--- TASK ---
Which lines of the data contain the string "slope"? Copy every one of them.

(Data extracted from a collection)
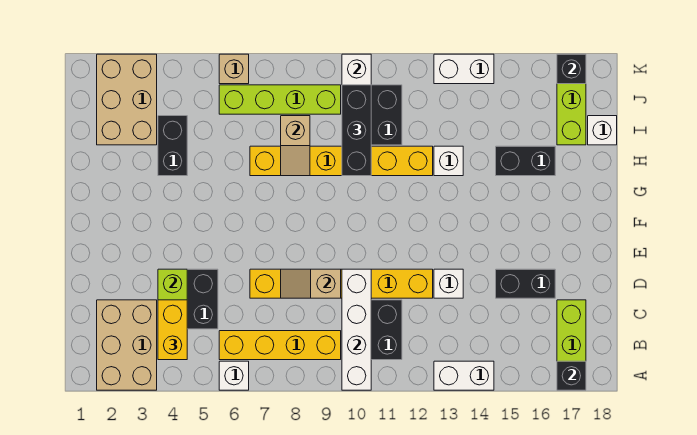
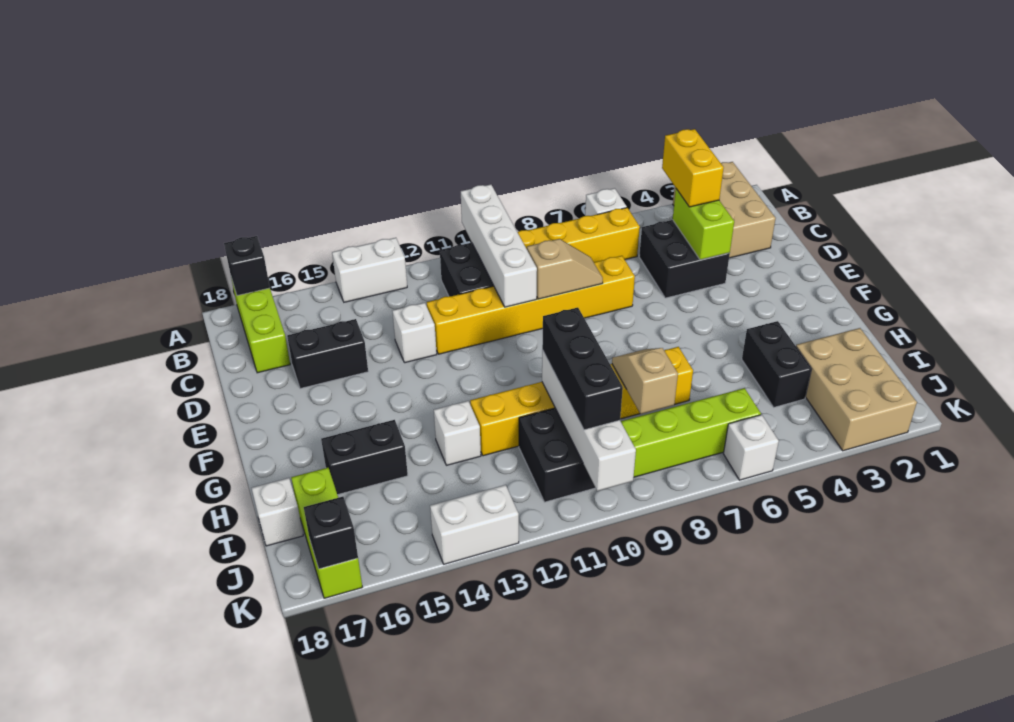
tan brick K6 level 1 -> white brick K6 level 1

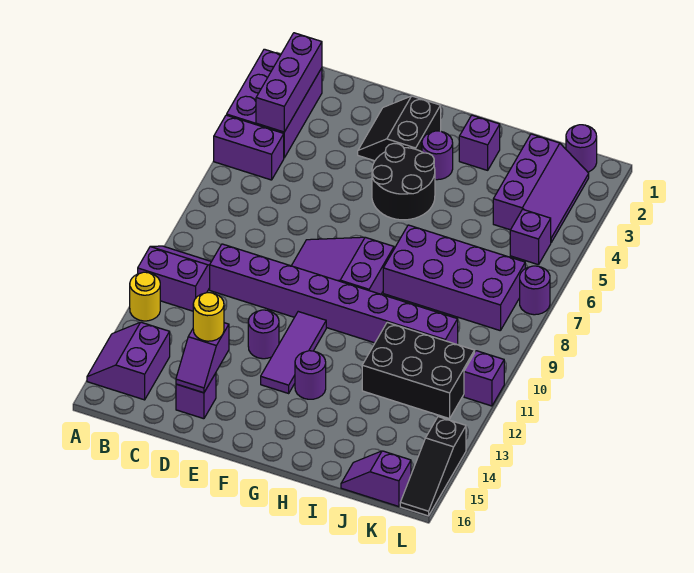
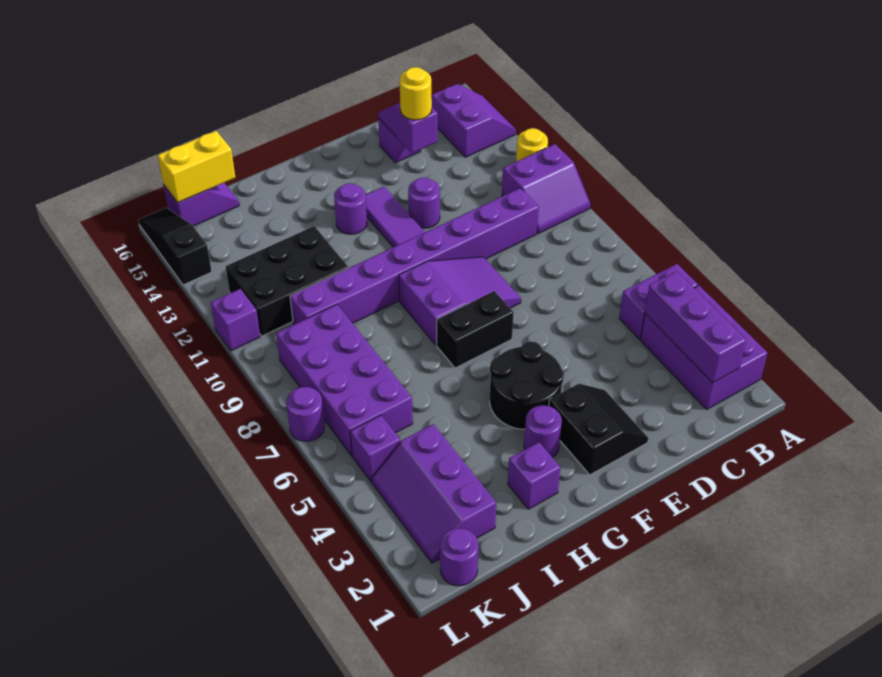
none -> black brick F7:G7 level 1
purple brick H7:K8 level 1 -> purple brick J6:K9 level 1
none -> yellow brick J16:K16 level 2

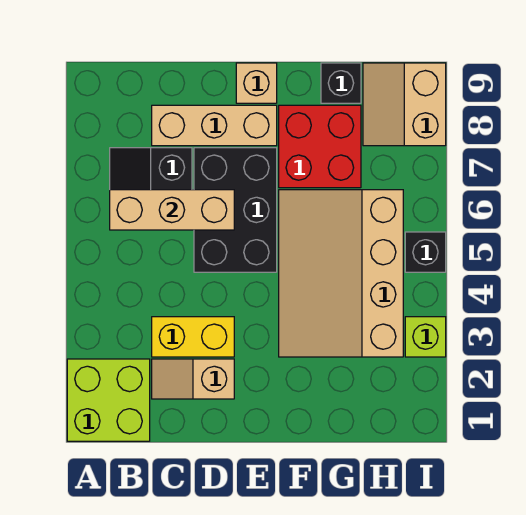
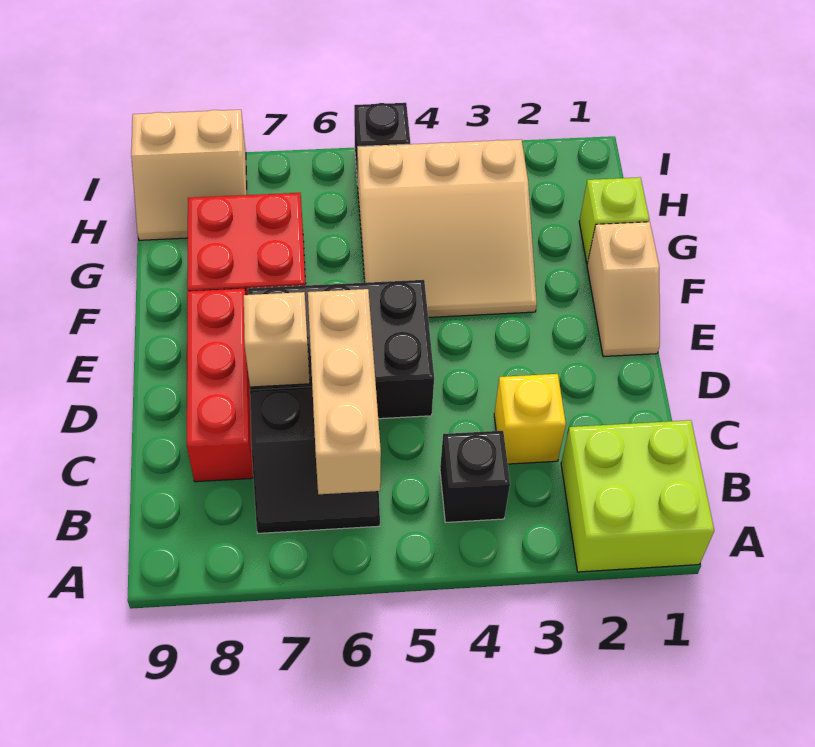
tan slope C2:D2 level 1 top D -> tan slope E1:F1 level 1 top F
yellow brick C3:D3 level 1 -> yellow brick C3 level 1
tan brick C8:E8 level 1 -> red brick C8:E8 level 1
tan brick E9 level 1 -> tan brick D7 level 2
tan slope F3:H6 level 1 top H -> tan slope F3:H5 level 1 top H
black brick G9 level 1 -> black brick B4 level 1
lime brick I3 level 1 -> lime brick G1 level 1

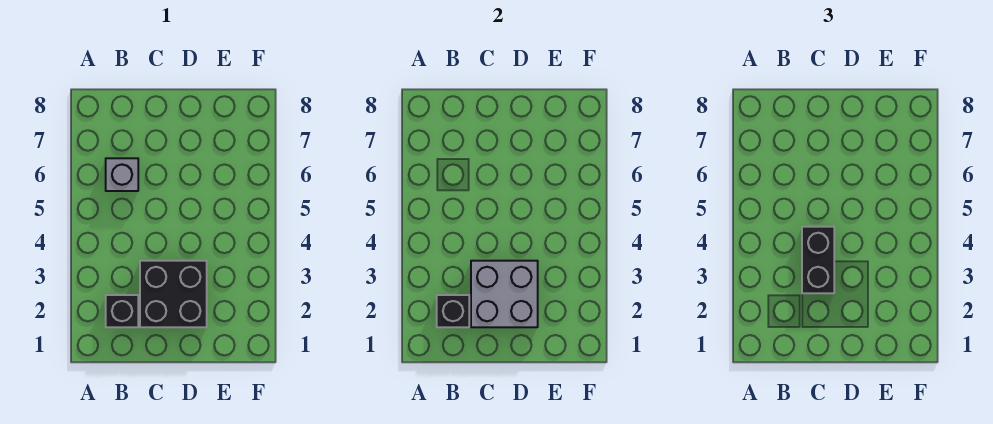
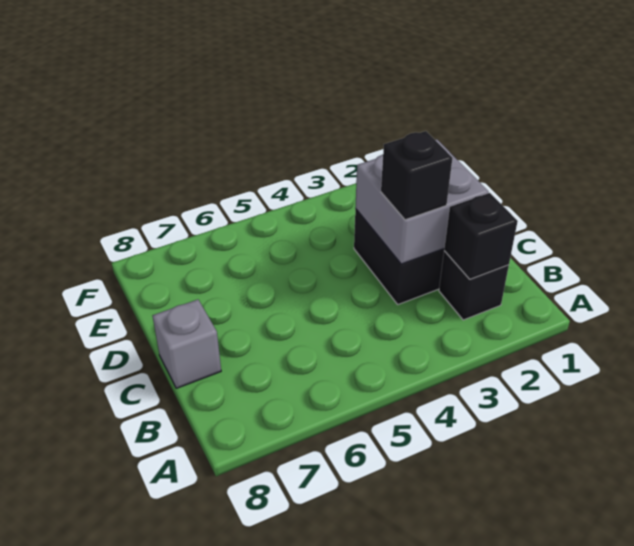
grey brick B6 level 1 -> grey brick C8 level 1
black brick C3:C4 level 3 -> black brick C3 level 3

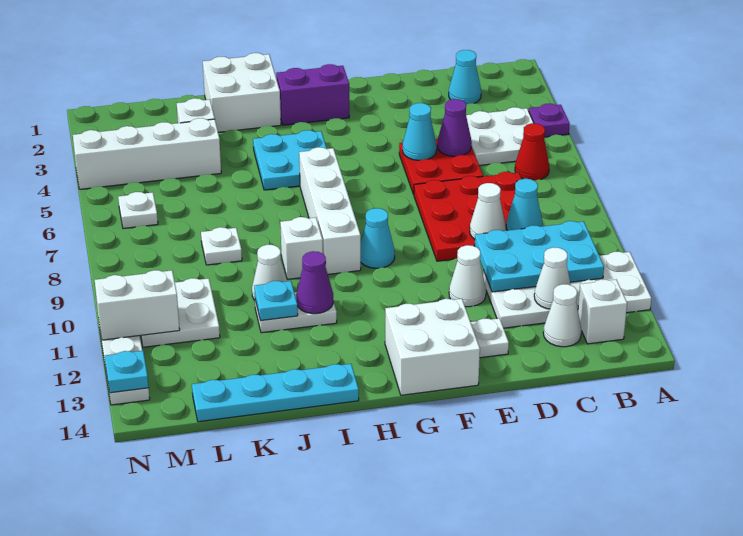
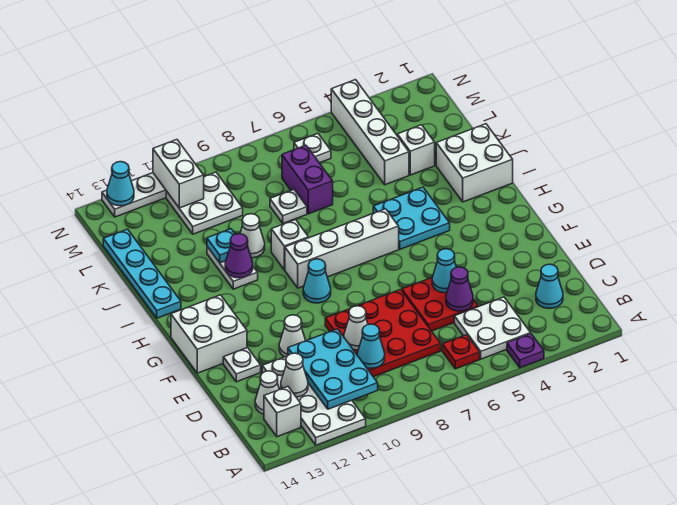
red cone B6 level 1 -> red plate B6 level 1
purple brick G2:H2 level 1 -> purple brick K7:L7 level 1
cyan plate N13 level 2 -> cyan cone N13 level 2

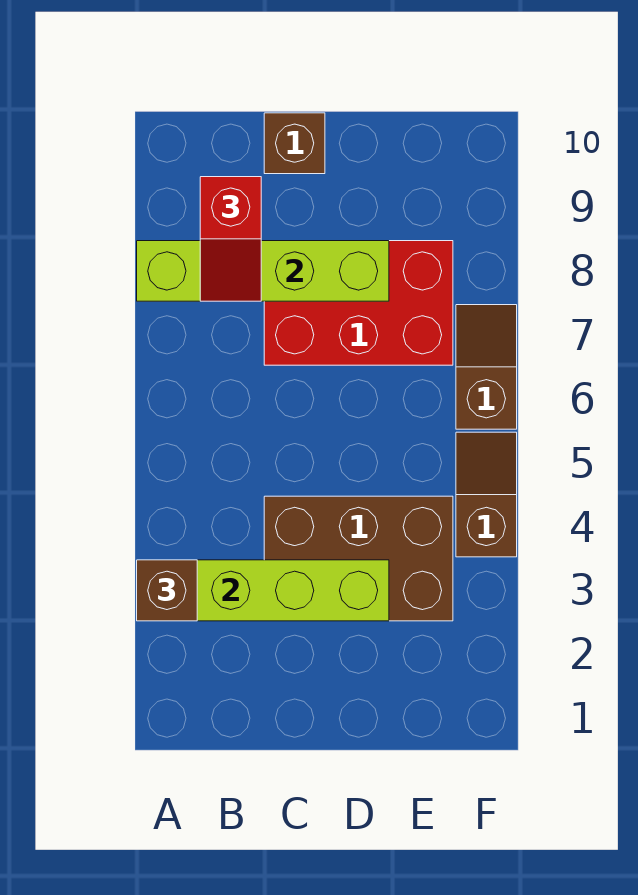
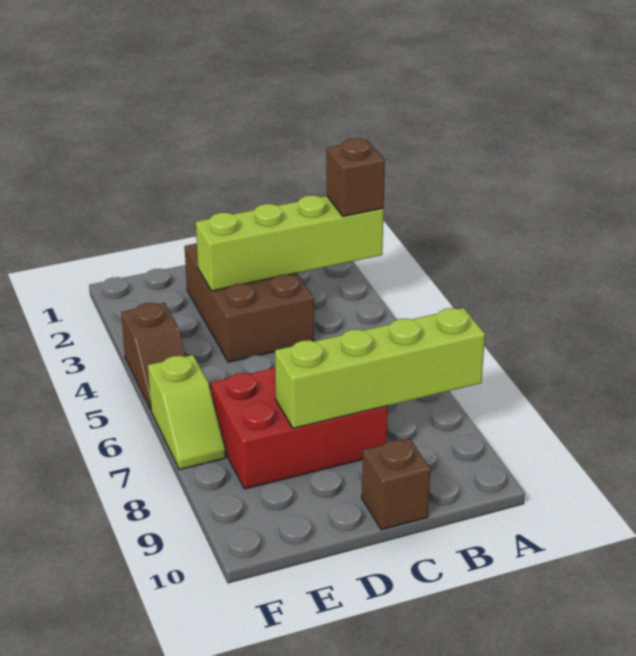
red slope B8:B9 level 3 top 9 -> none
brown brick C3:E4 level 1 -> brown brick C2:D4 level 1
brown slope F6:F7 level 1 top 6 -> lime slope F6:F7 level 1 top 6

--- ANSWER TO THE PROBLEM ---
tan slope C2:D2 level 1 top D -> tan slope E1:F1 level 1 top F
tan slope F3:H6 level 1 top H -> tan slope F3:H5 level 1 top H
red slope B8:B9 level 3 top 9 -> none
brown slope F6:F7 level 1 top 6 -> lime slope F6:F7 level 1 top 6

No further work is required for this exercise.